---------- Records supplied

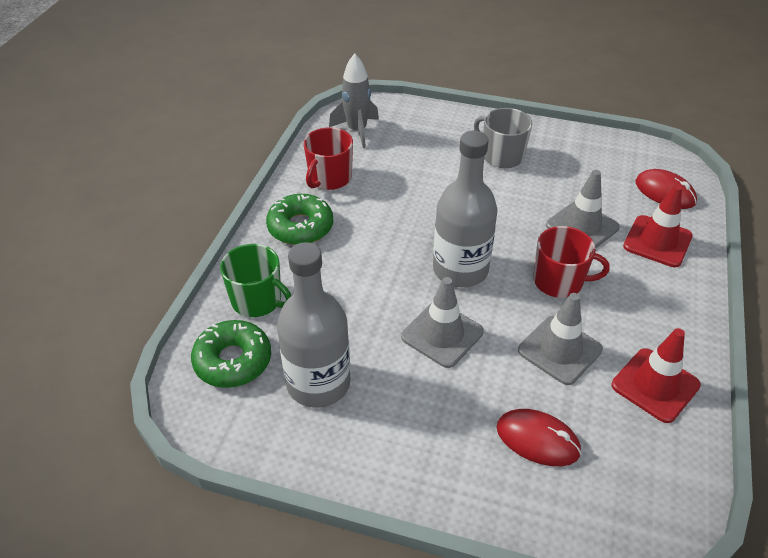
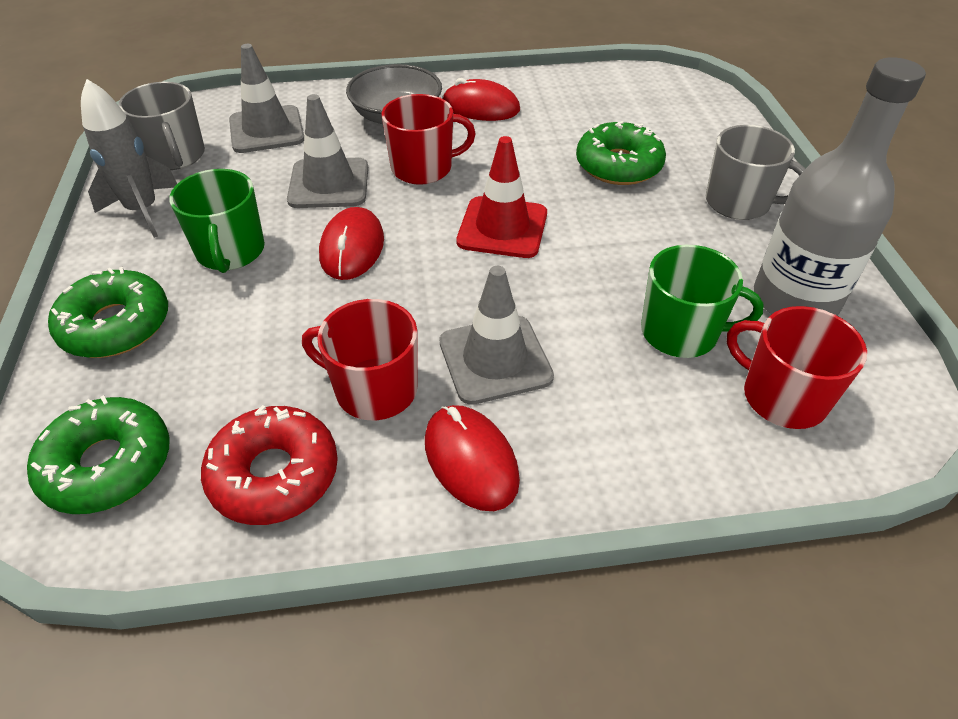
green donut: 2 -> 3
green mug: 1 -> 2
grey bottle: 2 -> 1
grey bowl: 0 -> 1
grey mug: 1 -> 2
red donut: 0 -> 1
red mouse: 2 -> 3
red mug: 2 -> 3
red traffic cone: 2 -> 1

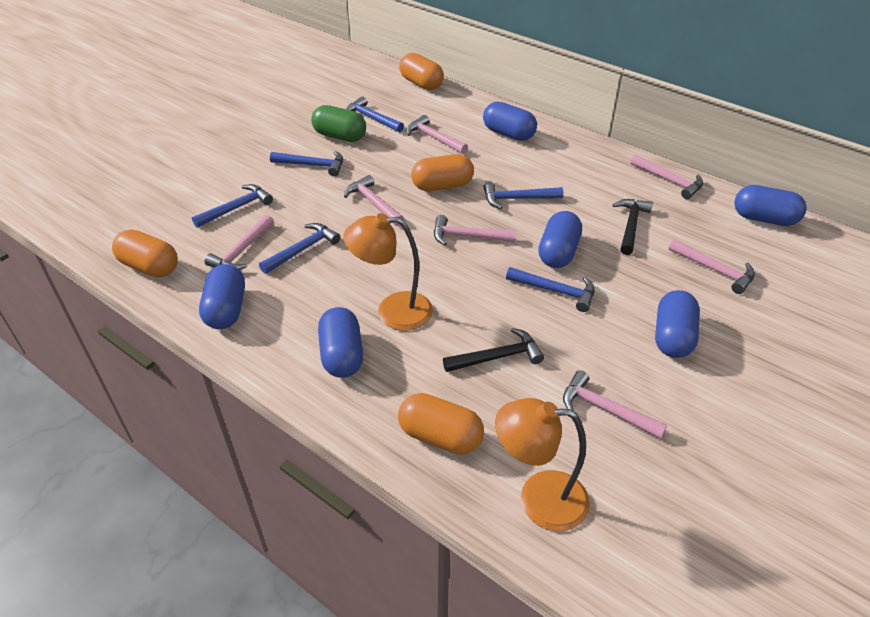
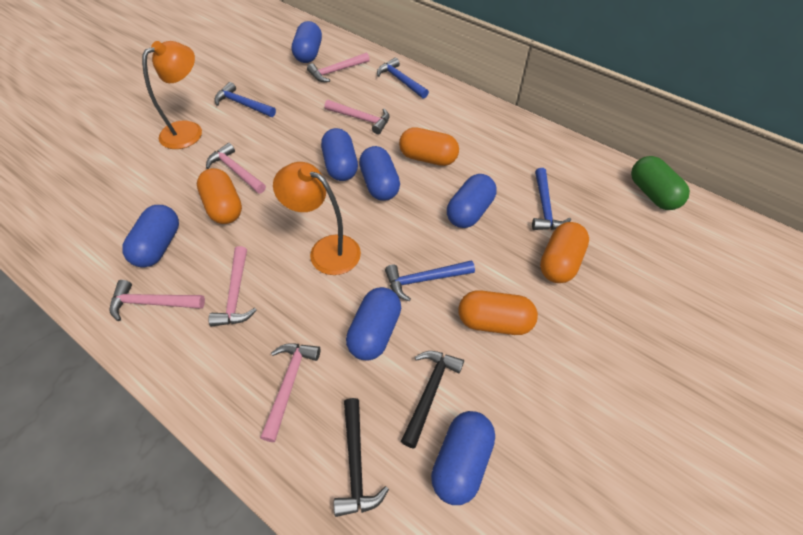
blue capsule: 6 -> 7
blue hammer: 6 -> 4
pink hammer: 7 -> 6

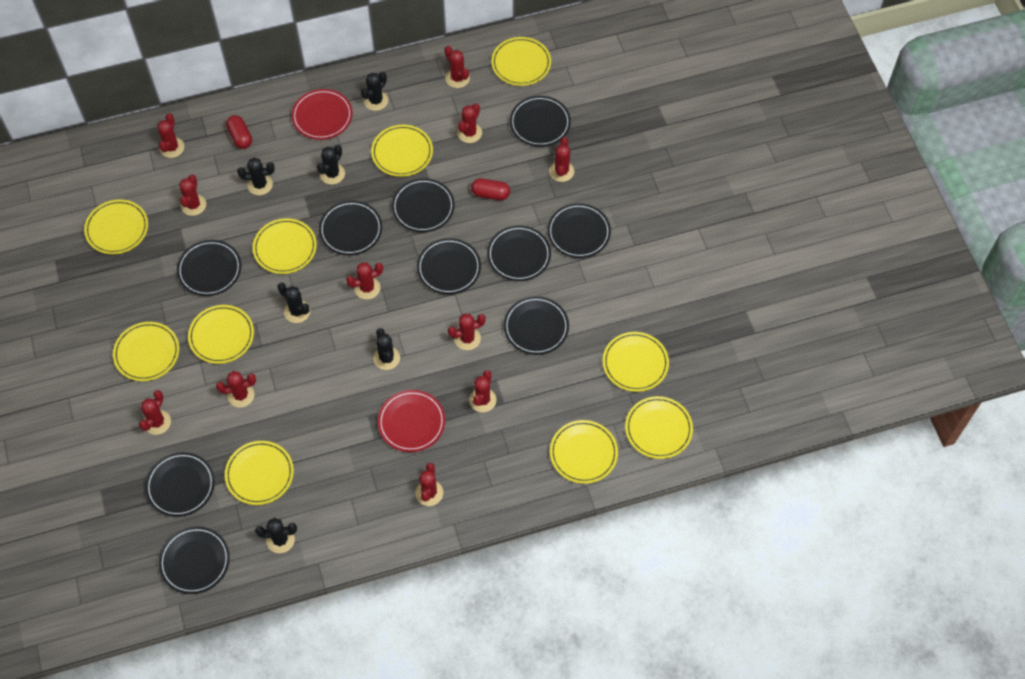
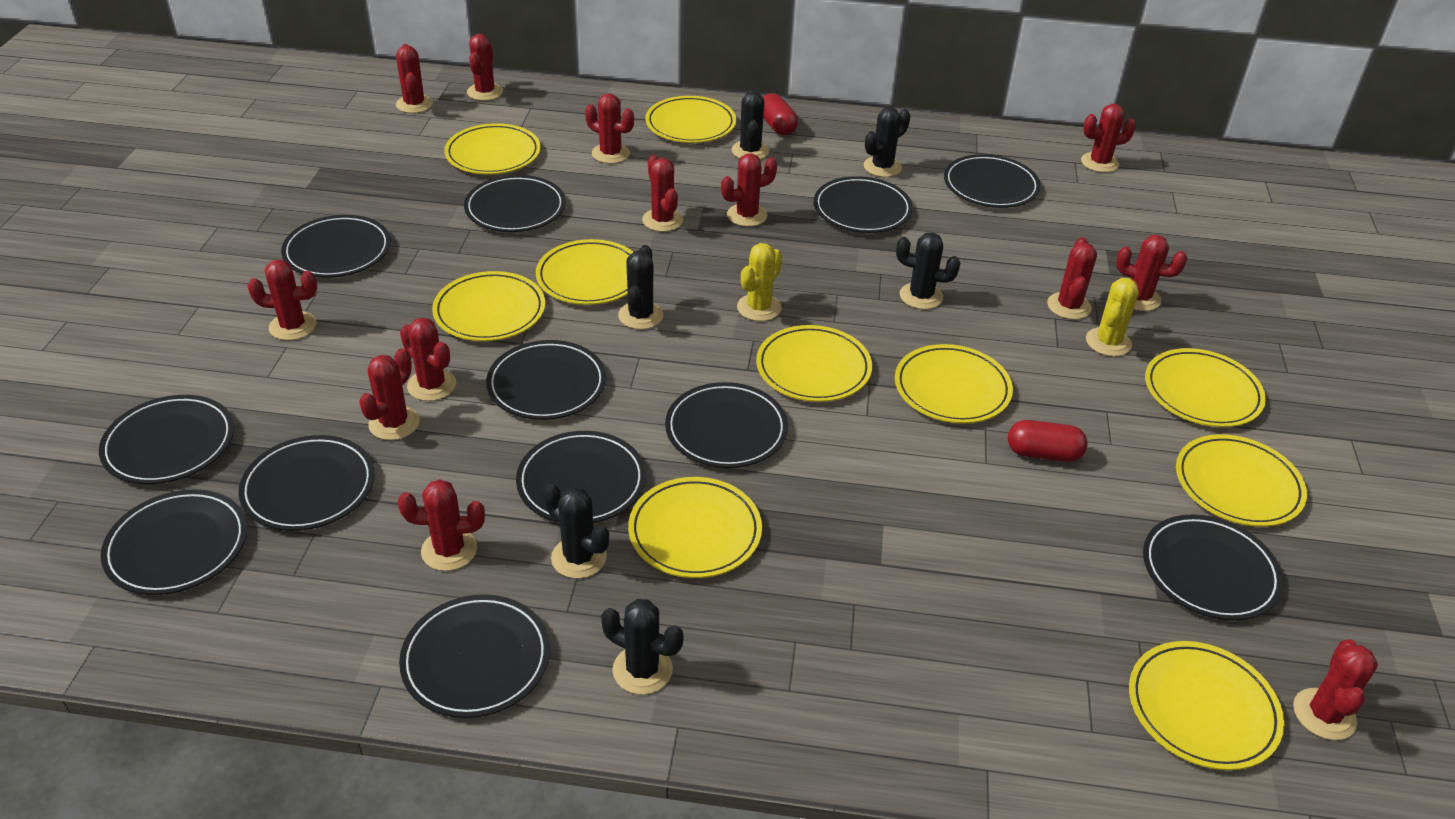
black plate: 10 -> 12
red cactus: 11 -> 13
red plate: 2 -> 0
yellow cactus: 0 -> 2

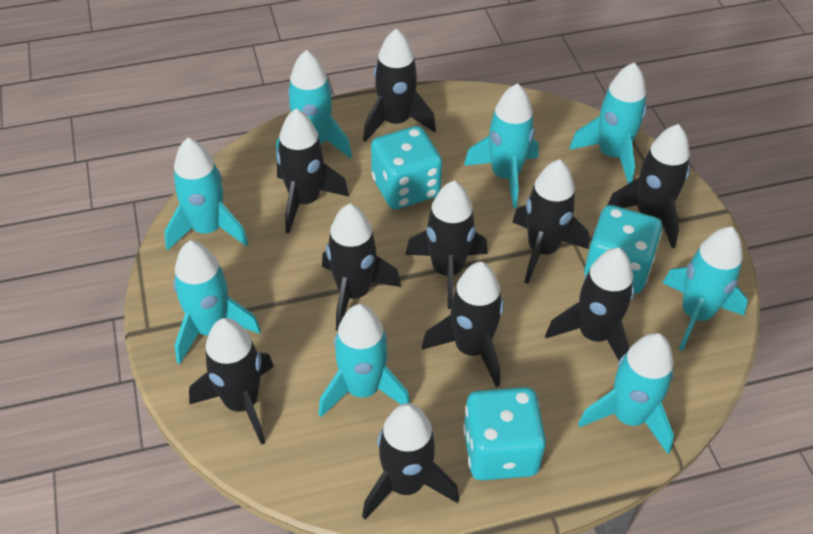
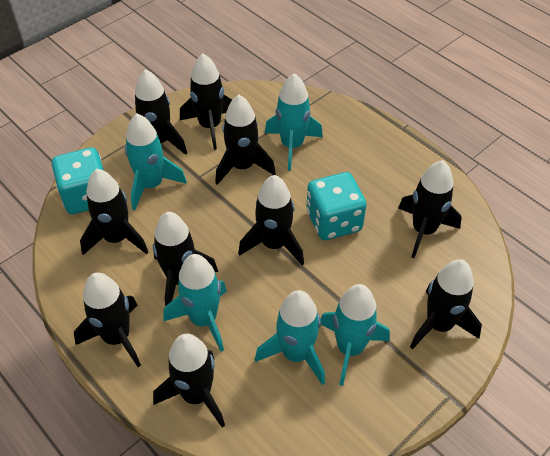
turquoise dice: 3 -> 2
turquoise rocket: 8 -> 5

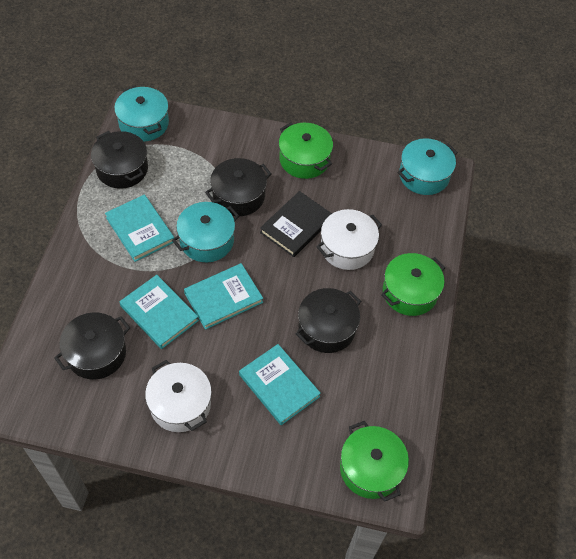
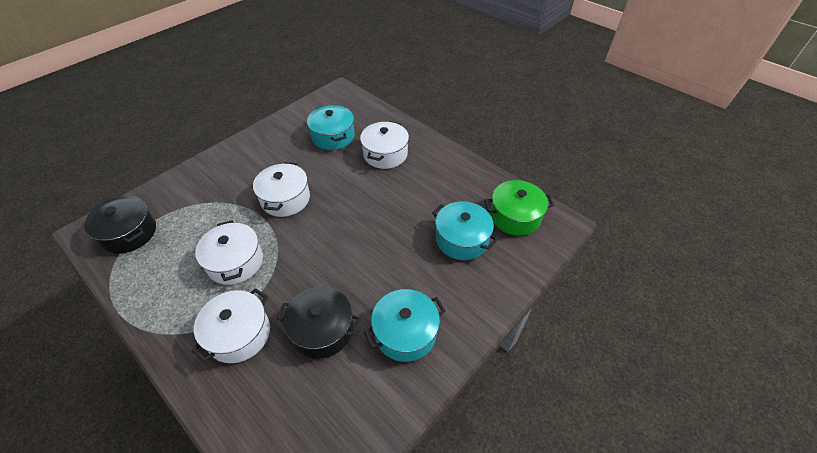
black book: 1 -> 0
black pot: 4 -> 2
green pot: 3 -> 1
turquoise book: 4 -> 0
white pot: 2 -> 4

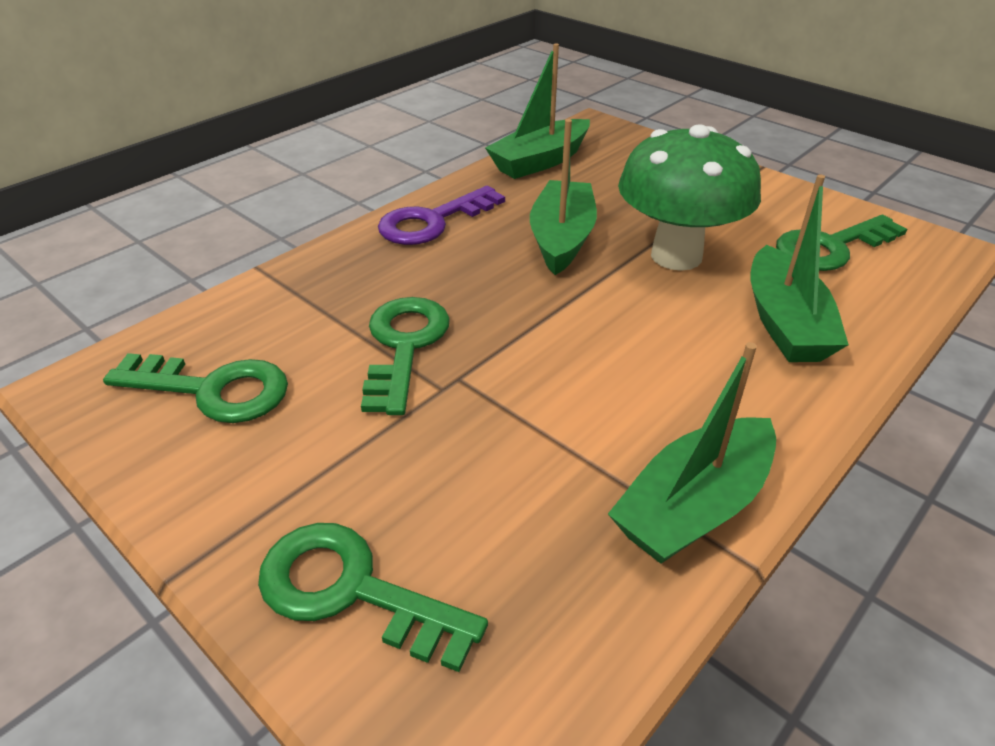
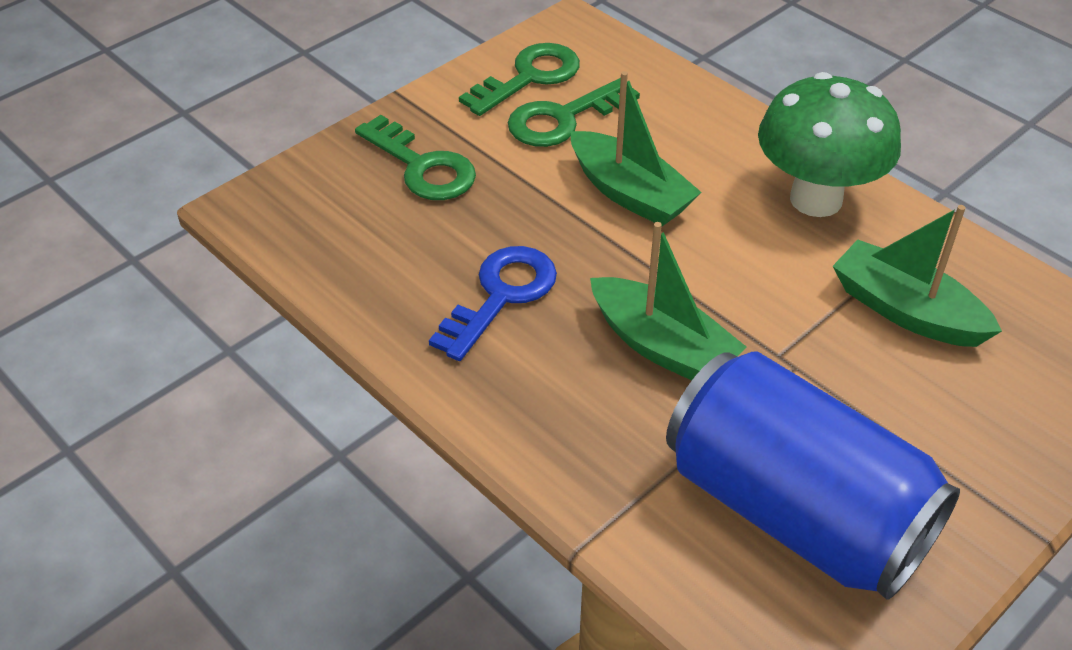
blue can: 0 -> 1
blue key: 0 -> 1
green boat: 4 -> 3
green key: 4 -> 3
purple key: 1 -> 0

--------------------

| Required work |
From the data above, count the lines that contain "turquoise" and write only that count.

| Written response |
3